**THE INPUT**

BEGIN

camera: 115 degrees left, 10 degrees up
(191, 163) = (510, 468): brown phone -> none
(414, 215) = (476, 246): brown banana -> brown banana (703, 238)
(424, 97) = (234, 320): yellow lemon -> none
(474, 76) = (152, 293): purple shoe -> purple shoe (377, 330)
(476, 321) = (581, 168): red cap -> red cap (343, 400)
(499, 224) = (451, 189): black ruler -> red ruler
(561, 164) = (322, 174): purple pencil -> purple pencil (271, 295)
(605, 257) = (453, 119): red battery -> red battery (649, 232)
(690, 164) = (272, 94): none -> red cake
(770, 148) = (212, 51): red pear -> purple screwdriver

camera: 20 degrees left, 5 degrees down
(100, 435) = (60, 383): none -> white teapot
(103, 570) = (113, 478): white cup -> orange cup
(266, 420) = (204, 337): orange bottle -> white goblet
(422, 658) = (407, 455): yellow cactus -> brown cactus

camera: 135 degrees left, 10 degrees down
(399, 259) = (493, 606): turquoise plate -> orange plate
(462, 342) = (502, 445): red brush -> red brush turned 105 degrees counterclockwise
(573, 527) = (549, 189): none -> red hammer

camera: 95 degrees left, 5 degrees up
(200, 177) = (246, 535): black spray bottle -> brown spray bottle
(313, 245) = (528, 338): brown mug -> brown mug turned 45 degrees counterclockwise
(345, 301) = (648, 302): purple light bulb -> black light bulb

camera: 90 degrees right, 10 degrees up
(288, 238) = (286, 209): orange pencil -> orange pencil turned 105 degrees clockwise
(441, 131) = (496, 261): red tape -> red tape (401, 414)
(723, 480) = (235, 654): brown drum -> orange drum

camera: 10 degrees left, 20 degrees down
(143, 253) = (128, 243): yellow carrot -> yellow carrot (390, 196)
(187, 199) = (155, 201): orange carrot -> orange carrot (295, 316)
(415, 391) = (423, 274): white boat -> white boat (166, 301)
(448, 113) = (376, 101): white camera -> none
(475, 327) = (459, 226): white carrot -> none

END

**DIRECTIVE**
Please repeat the entries above exactly as they read.

**ANSWER SPACE**
camera: 115 degrees left, 10 degrees up
(191, 163) = (510, 468): brown phone -> none
(414, 215) = (476, 246): brown banana -> brown banana (703, 238)
(424, 97) = (234, 320): yellow lemon -> none
(474, 76) = (152, 293): purple shoe -> purple shoe (377, 330)
(476, 321) = (581, 168): red cap -> red cap (343, 400)
(499, 224) = (451, 189): black ruler -> red ruler
(561, 164) = (322, 174): purple pencil -> purple pencil (271, 295)
(605, 257) = (453, 119): red battery -> red battery (649, 232)
(690, 164) = (272, 94): none -> red cake
(770, 148) = (212, 51): red pear -> purple screwdriver

camera: 20 degrees left, 5 degrees down
(100, 435) = (60, 383): none -> white teapot
(103, 570) = (113, 478): white cup -> orange cup
(266, 420) = (204, 337): orange bottle -> white goblet
(422, 658) = (407, 455): yellow cactus -> brown cactus

camera: 135 degrees left, 10 degrees down
(399, 259) = (493, 606): turquoise plate -> orange plate
(462, 342) = (502, 445): red brush -> red brush turned 105 degrees counterclockwise
(573, 527) = (549, 189): none -> red hammer

camera: 95 degrees left, 5 degrees up
(200, 177) = (246, 535): black spray bottle -> brown spray bottle
(313, 245) = (528, 338): brown mug -> brown mug turned 45 degrees counterclockwise
(345, 301) = (648, 302): purple light bulb -> black light bulb

camera: 90 degrees right, 10 degrees up
(288, 238) = (286, 209): orange pencil -> orange pencil turned 105 degrees clockwise
(441, 131) = (496, 261): red tape -> red tape (401, 414)
(723, 480) = (235, 654): brown drum -> orange drum

camera: 10 degrees left, 20 degrees down
(143, 253) = (128, 243): yellow carrot -> yellow carrot (390, 196)
(187, 199) = (155, 201): orange carrot -> orange carrot (295, 316)
(415, 391) = (423, 274): white boat -> white boat (166, 301)
(448, 113) = (376, 101): white camera -> none
(475, 327) = (459, 226): white carrot -> none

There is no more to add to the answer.